In the entries that follow, find every line containing "slope" and copy it.

*DATA EXTRACTS*:
BEGIN
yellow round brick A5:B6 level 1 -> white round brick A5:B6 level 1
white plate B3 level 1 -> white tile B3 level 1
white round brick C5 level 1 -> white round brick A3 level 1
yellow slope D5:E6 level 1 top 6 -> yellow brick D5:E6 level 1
END
BEGIN
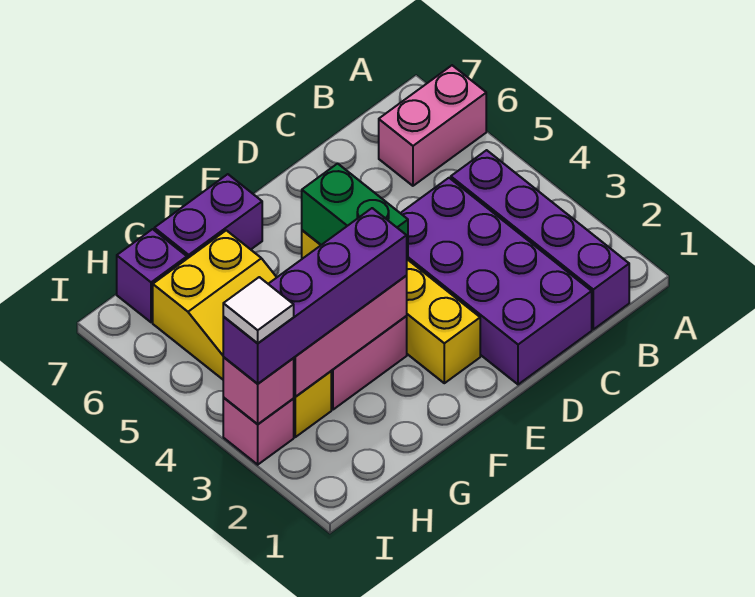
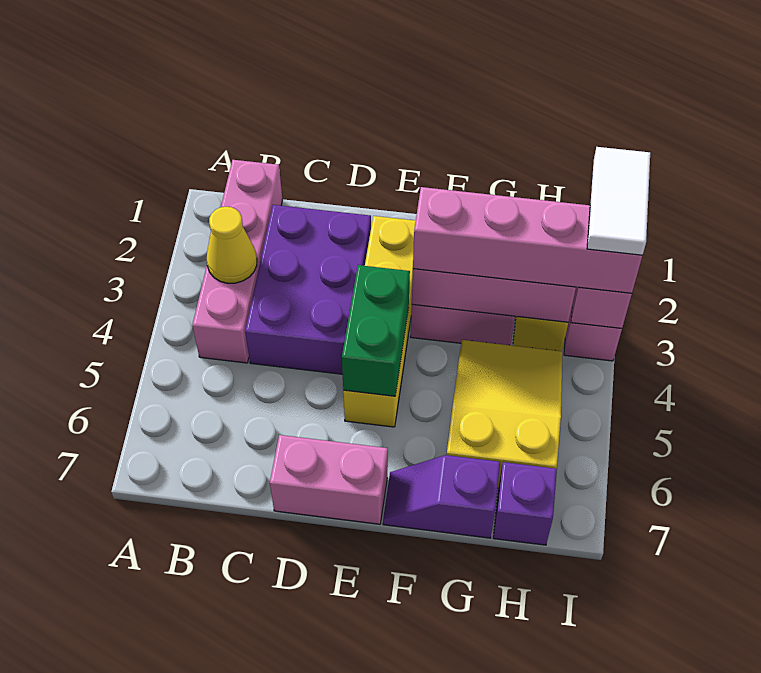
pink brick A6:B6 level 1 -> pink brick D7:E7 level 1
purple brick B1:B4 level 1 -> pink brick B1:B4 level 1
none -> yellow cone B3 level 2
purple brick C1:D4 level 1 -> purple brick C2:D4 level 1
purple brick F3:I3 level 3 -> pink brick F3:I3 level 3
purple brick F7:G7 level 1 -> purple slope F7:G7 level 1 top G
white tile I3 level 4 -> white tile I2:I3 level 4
END
*RESPONSE*:
yellow slope D5:E6 level 1 top 6 -> yellow brick D5:E6 level 1
purple brick F7:G7 level 1 -> purple slope F7:G7 level 1 top G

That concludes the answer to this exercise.